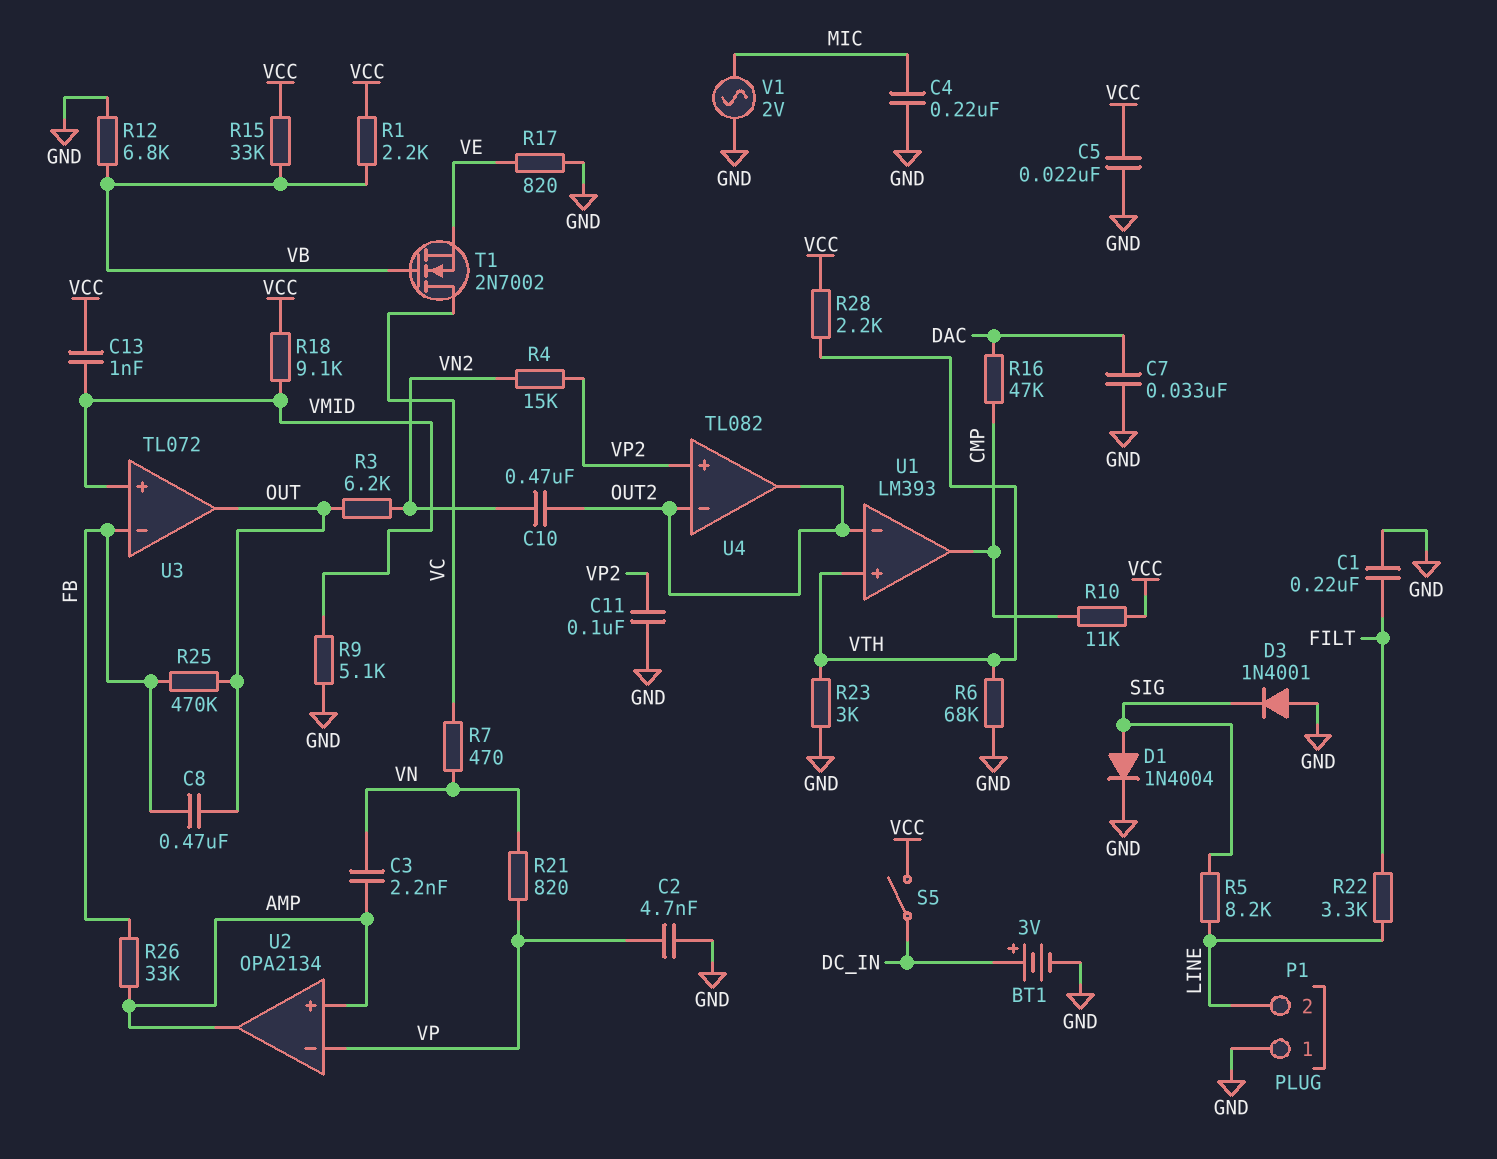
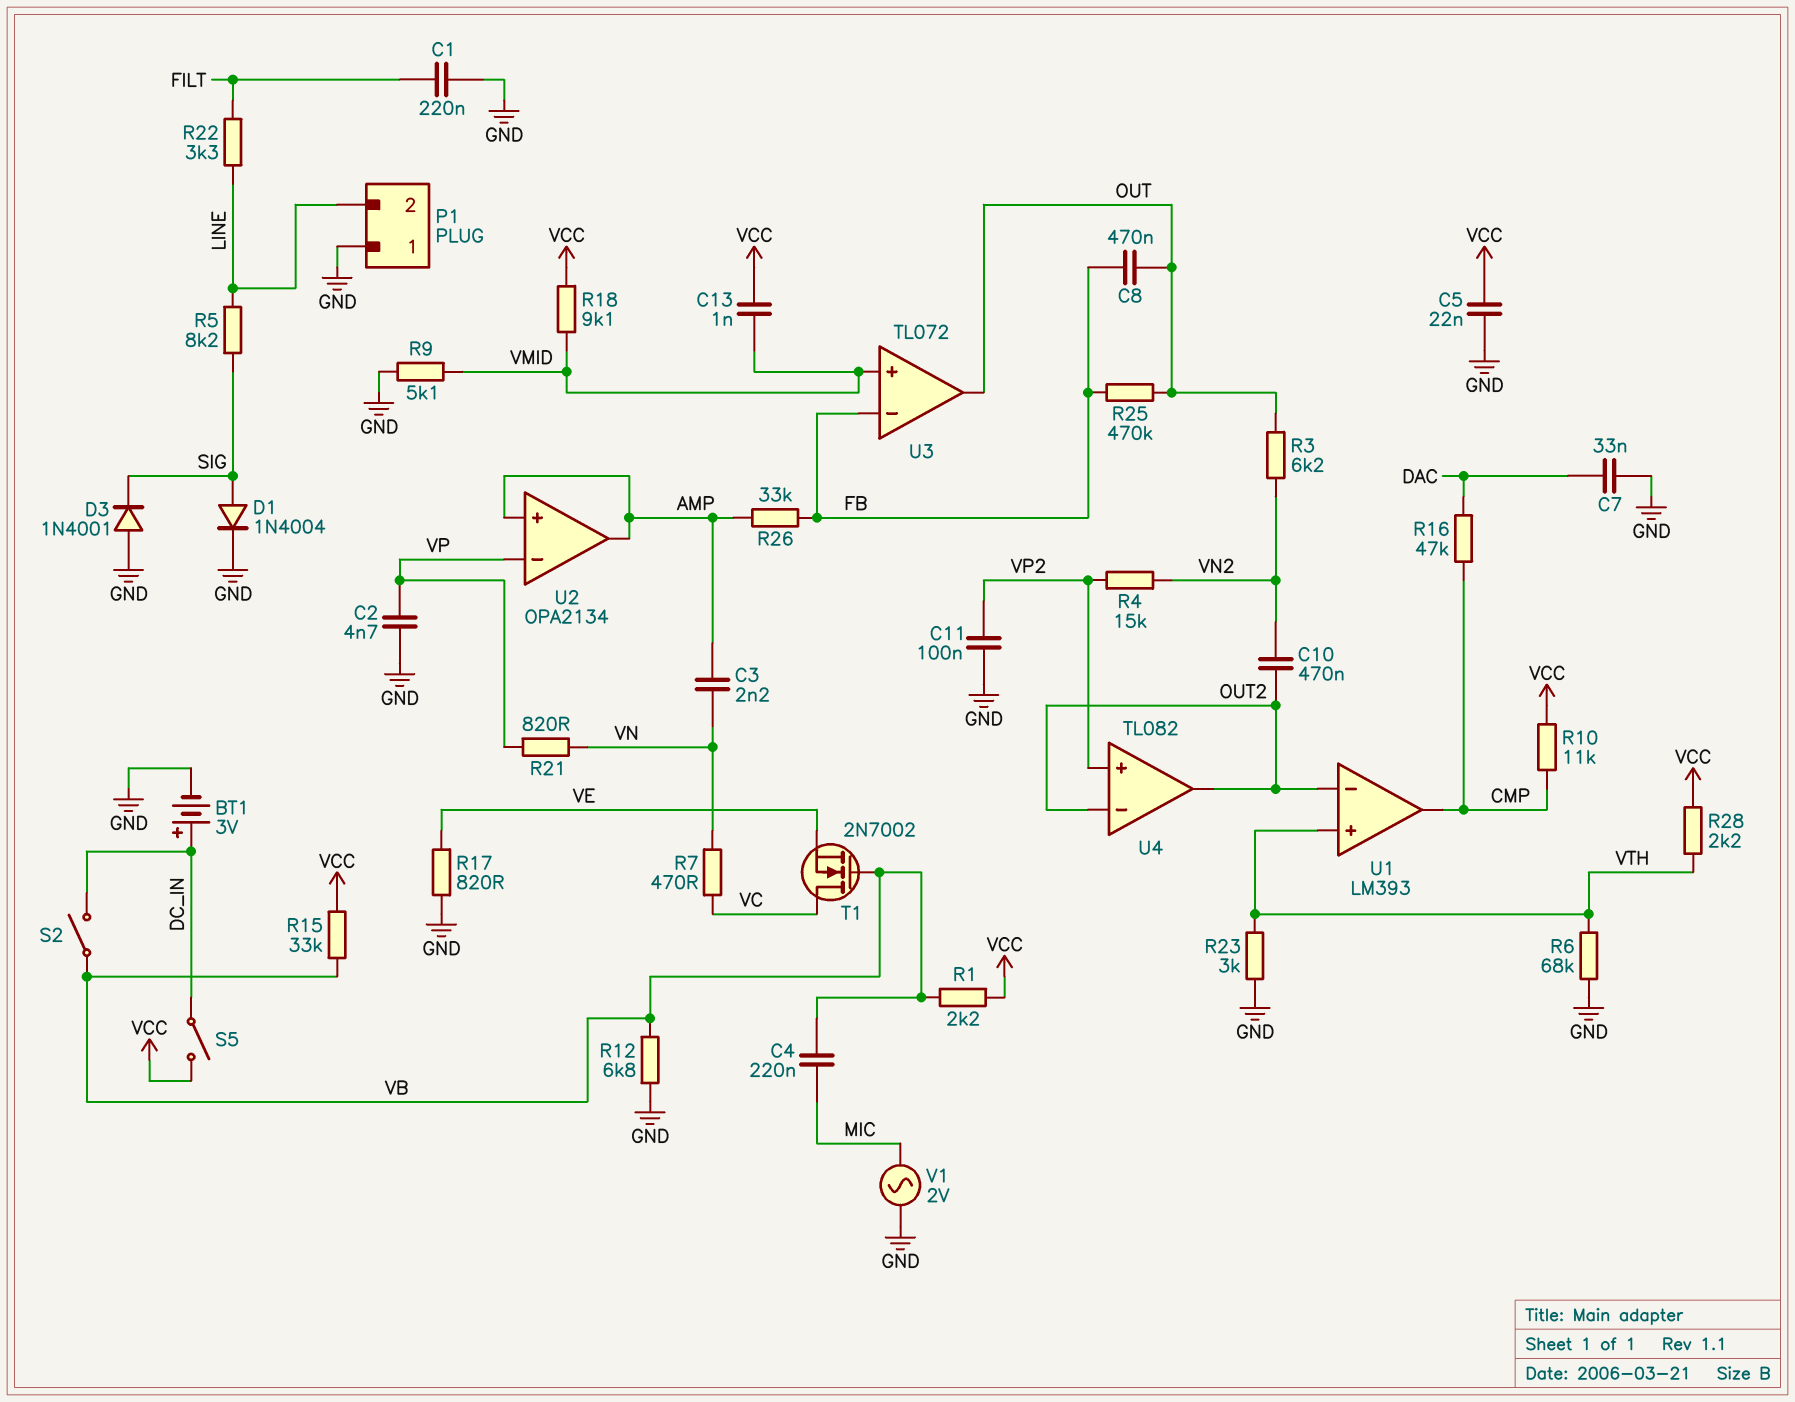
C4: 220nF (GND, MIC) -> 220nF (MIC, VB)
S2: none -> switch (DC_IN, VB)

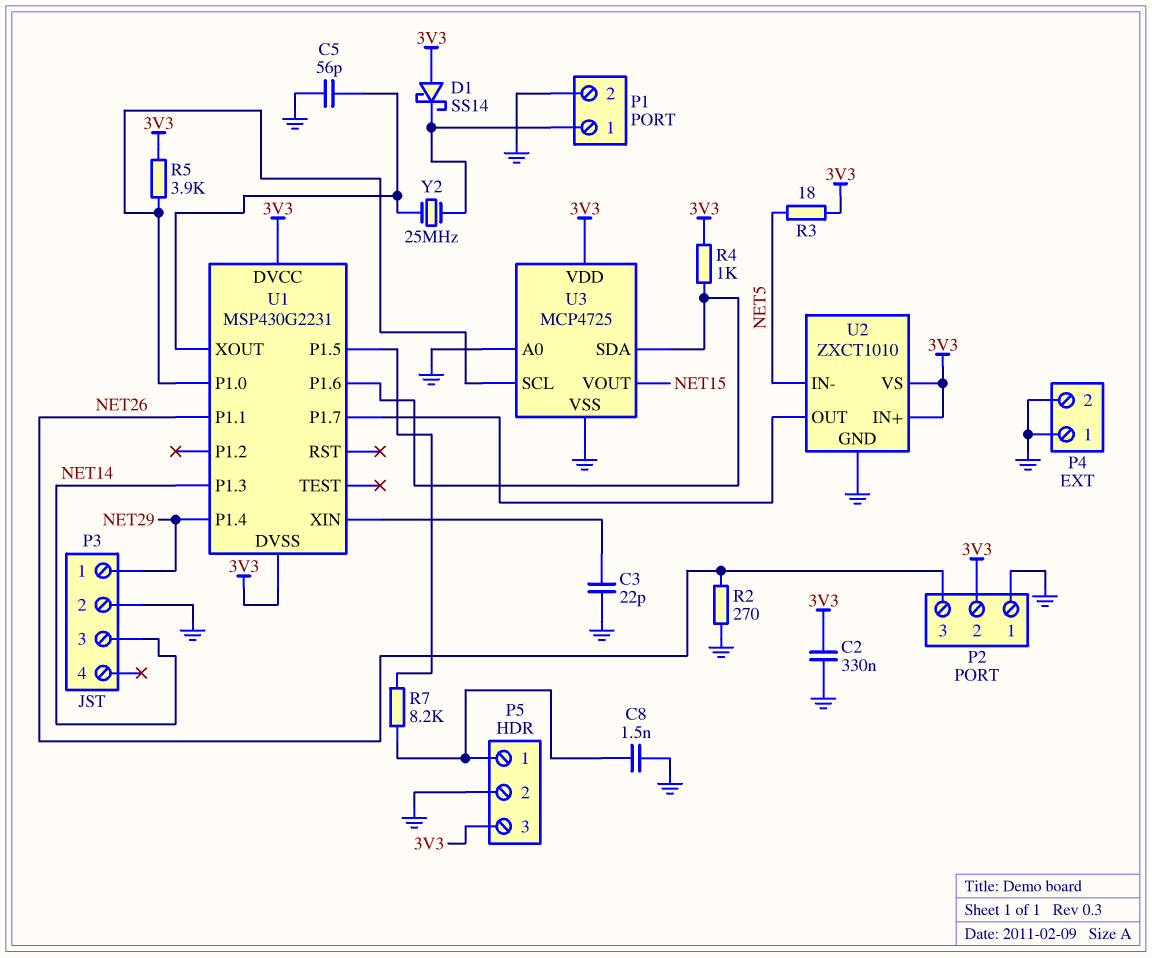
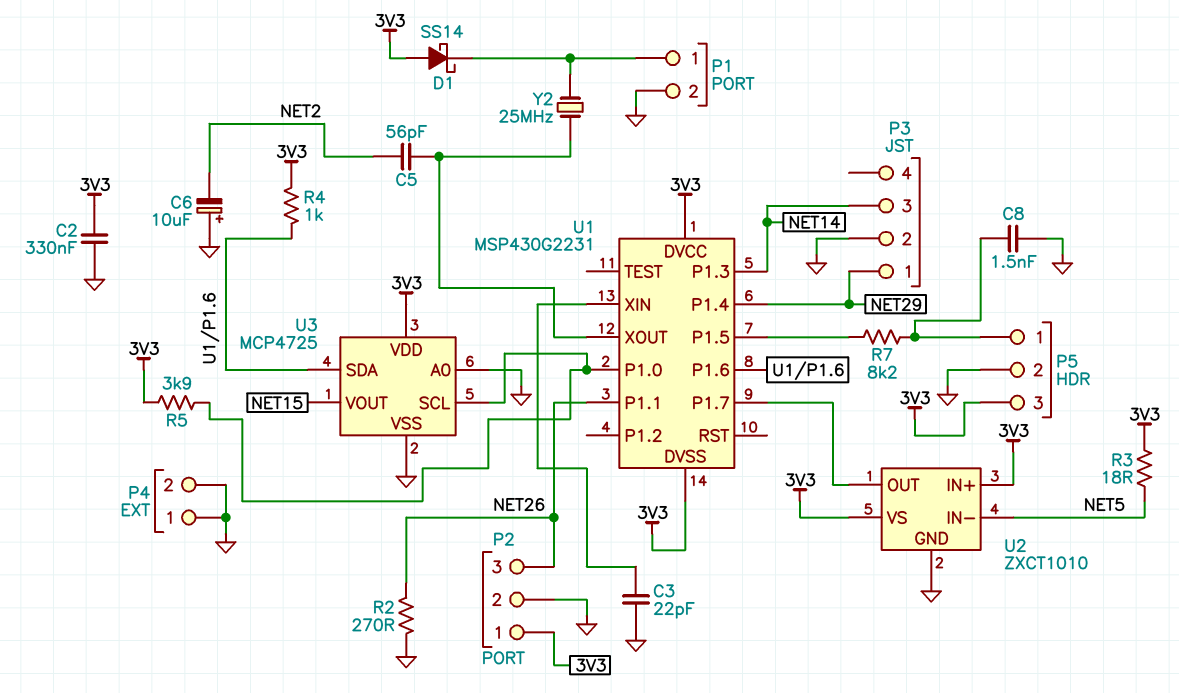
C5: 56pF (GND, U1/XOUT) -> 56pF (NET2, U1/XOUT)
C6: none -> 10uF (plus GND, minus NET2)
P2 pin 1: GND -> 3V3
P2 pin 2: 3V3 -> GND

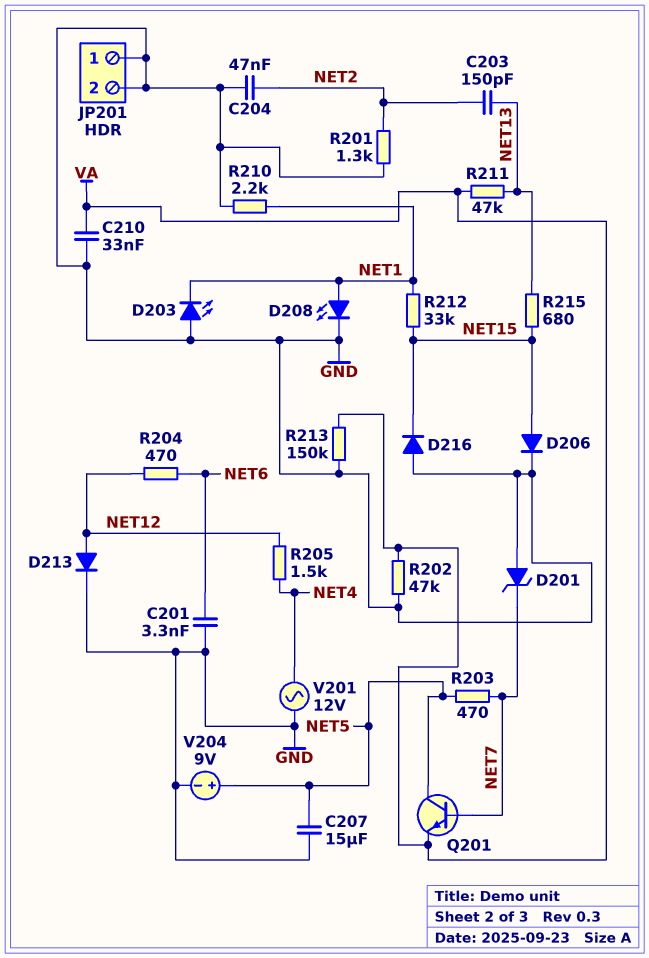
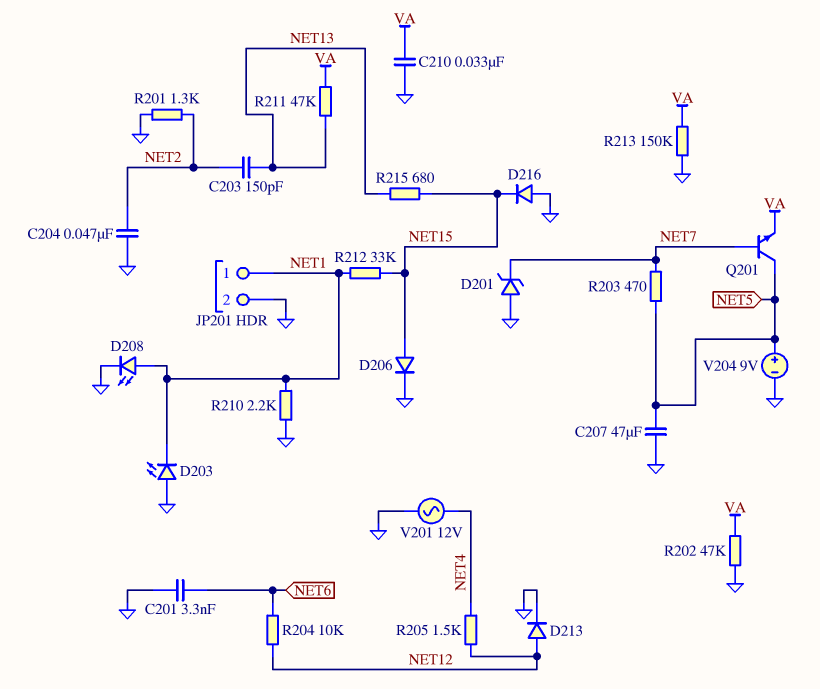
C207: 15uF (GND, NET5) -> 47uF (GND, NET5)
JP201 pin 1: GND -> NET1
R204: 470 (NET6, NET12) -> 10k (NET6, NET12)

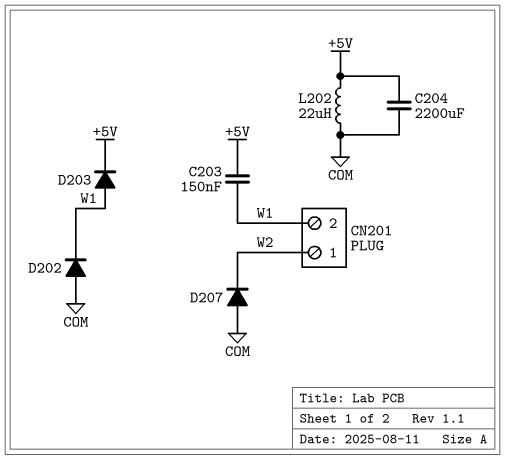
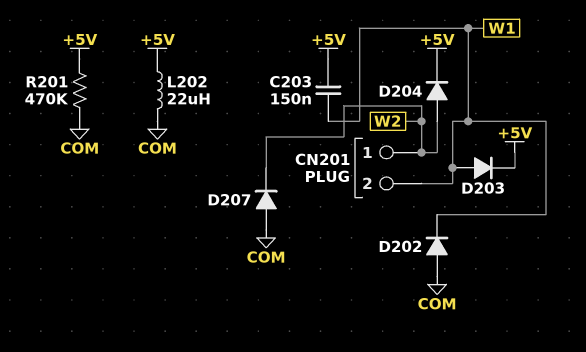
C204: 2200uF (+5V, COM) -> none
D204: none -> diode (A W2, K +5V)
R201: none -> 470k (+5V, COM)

- **WHAT TO WORK ON**: List all lines in the material containing the string "none".

- **RESPONSE TO THIS EXERCISE**:
S2: none -> switch (DC_IN, VB)
C6: none -> 10uF (plus GND, minus NET2)
C204: 2200uF (+5V, COM) -> none
D204: none -> diode (A W2, K +5V)
R201: none -> 470k (+5V, COM)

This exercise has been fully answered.